>>

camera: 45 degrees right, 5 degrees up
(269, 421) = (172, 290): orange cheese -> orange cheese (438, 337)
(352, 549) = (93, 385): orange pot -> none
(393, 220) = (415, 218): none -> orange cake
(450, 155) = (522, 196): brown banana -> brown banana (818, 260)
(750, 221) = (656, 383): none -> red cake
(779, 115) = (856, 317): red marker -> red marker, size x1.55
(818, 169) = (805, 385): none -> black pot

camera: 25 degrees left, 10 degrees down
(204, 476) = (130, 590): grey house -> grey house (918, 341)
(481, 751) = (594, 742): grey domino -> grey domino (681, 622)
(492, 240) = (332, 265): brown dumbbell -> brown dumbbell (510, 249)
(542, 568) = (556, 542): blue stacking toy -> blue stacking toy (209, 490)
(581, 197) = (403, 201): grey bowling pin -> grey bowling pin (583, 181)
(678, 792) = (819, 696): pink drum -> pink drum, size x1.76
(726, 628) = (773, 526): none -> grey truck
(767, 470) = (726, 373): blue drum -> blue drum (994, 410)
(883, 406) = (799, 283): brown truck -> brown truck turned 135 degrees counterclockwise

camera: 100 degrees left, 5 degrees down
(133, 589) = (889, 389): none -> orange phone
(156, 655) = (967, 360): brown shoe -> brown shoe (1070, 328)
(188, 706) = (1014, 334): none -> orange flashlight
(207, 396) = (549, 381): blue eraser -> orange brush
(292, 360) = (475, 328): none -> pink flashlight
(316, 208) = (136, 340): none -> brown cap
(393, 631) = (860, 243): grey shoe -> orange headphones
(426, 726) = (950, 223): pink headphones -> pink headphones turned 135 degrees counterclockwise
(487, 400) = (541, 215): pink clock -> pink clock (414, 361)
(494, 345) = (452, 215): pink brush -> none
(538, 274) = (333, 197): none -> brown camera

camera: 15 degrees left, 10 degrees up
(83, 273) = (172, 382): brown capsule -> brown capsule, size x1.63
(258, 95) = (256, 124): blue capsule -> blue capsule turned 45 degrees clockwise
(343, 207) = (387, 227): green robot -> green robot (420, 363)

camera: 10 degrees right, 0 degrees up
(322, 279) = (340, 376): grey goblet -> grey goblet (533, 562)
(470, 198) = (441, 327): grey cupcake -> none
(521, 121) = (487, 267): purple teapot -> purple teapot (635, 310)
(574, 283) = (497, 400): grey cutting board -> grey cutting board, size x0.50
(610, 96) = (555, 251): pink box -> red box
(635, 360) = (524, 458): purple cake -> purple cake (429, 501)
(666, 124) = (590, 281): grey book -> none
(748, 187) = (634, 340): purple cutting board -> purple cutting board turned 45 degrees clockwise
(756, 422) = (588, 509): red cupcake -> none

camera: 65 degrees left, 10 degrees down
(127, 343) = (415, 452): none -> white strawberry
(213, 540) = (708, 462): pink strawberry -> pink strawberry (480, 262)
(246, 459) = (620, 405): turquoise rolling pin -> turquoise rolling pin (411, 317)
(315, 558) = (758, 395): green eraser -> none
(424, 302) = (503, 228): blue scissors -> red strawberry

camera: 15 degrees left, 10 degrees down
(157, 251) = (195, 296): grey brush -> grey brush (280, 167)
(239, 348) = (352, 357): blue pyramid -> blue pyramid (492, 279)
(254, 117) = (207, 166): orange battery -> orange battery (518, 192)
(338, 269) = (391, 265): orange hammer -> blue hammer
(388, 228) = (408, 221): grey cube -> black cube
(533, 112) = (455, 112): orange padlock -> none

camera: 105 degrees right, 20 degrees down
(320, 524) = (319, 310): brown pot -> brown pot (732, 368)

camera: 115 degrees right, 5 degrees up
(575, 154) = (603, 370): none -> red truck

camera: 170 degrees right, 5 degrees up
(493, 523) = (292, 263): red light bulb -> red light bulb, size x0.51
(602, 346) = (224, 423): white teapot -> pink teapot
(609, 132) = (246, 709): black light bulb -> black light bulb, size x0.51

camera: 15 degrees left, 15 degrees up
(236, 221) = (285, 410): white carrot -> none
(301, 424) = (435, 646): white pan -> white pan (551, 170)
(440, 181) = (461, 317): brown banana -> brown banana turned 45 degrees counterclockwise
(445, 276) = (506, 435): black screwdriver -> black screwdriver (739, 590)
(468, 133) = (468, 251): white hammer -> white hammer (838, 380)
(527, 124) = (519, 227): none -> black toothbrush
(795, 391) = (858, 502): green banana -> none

<<

ASSIGNED TASK: Look through the material above for "camera" and copy the lines that have it.

EXERCISE OUTPUT:
camera: 45 degrees right, 5 degrees up
camera: 25 degrees left, 10 degrees down
camera: 100 degrees left, 5 degrees down
(538, 274) = (333, 197): none -> brown camera
camera: 15 degrees left, 10 degrees up
camera: 10 degrees right, 0 degrees up
camera: 65 degrees left, 10 degrees down
camera: 15 degrees left, 10 degrees down
camera: 105 degrees right, 20 degrees down
camera: 115 degrees right, 5 degrees up
camera: 170 degrees right, 5 degrees up
camera: 15 degrees left, 15 degrees up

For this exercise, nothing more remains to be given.